- [Task description] Transcribe the data underneath exactly. No images belong in your version.

- [Information supplied]
↓↓↓
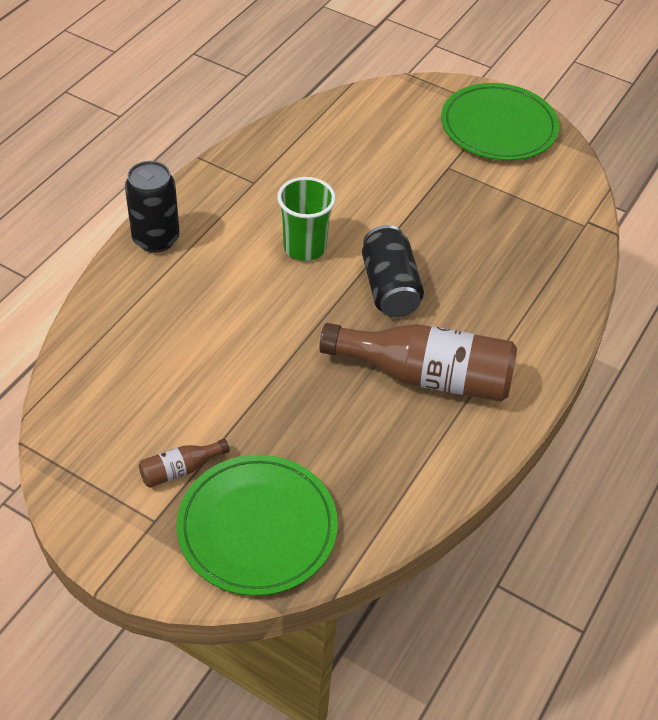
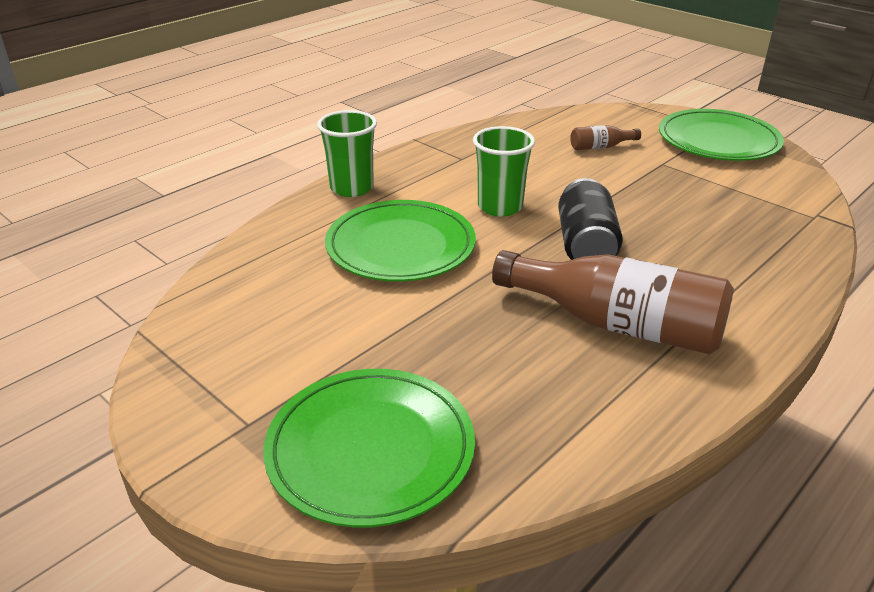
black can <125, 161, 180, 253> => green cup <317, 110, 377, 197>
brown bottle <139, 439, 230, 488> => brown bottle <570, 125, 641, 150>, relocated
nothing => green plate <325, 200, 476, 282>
↑↑↑
- [Solution to this problem]
black can <125, 161, 180, 253> => green cup <317, 110, 377, 197>
brown bottle <139, 439, 230, 488> => brown bottle <570, 125, 641, 150>, relocated
nothing => green plate <325, 200, 476, 282>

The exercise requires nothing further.